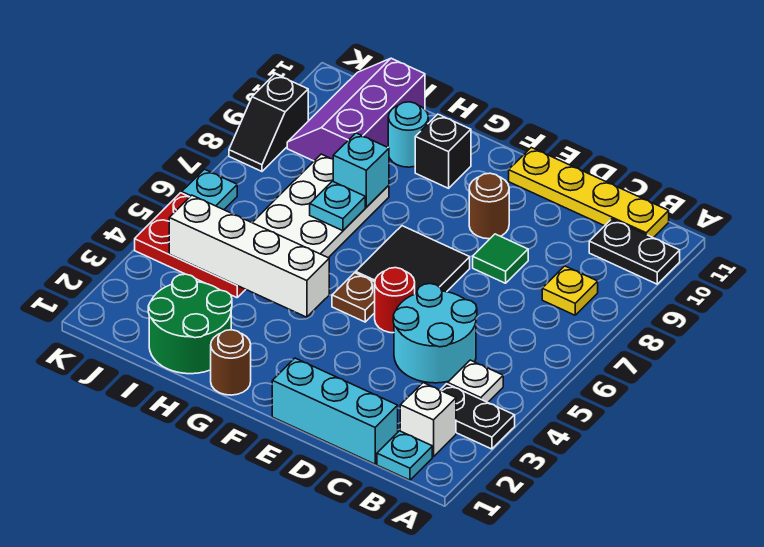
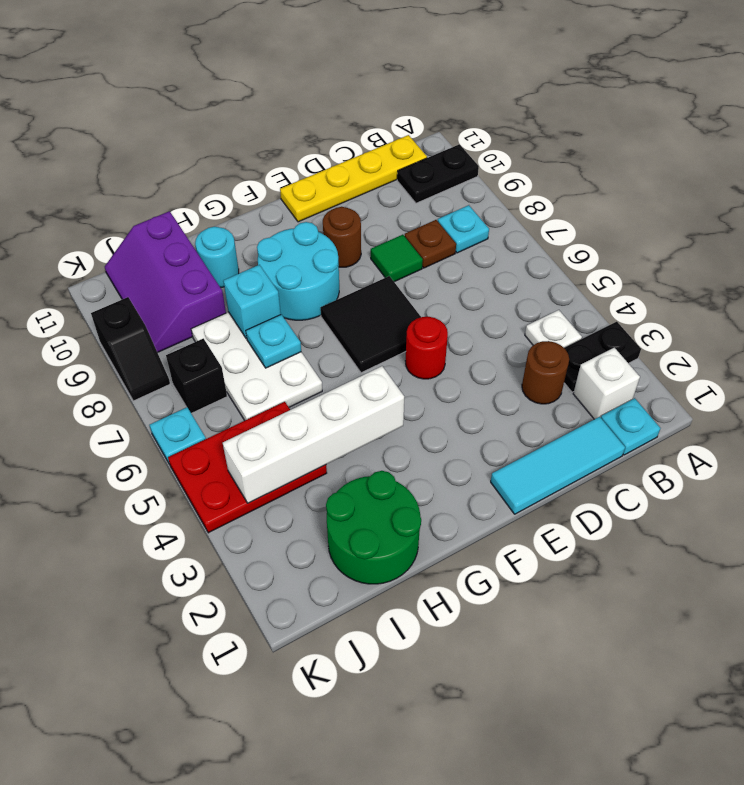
yellow plate B8 level 1 -> cyan plate B8 level 1
cyan brick C1:E1 level 1 -> cyan tile C1:E1 level 1
cyan round brick C4:D5 level 1 -> cyan round brick F8:G9 level 1
brown plate F5 level 1 -> brown plate C8 level 1
brown round brick G1 level 1 -> brown round brick C3 level 1
black brick G10 level 1 -> black brick J7 level 1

What you will do:
Reproduce exactly the stretch of lines that starts at the one containing "cyan round brick C4:D5" and ends with the final line of the data, including both ends and nothing more.

Answer for this exercise:
cyan round brick C4:D5 level 1 -> cyan round brick F8:G9 level 1
brown plate F5 level 1 -> brown plate C8 level 1
brown round brick G1 level 1 -> brown round brick C3 level 1
black brick G10 level 1 -> black brick J7 level 1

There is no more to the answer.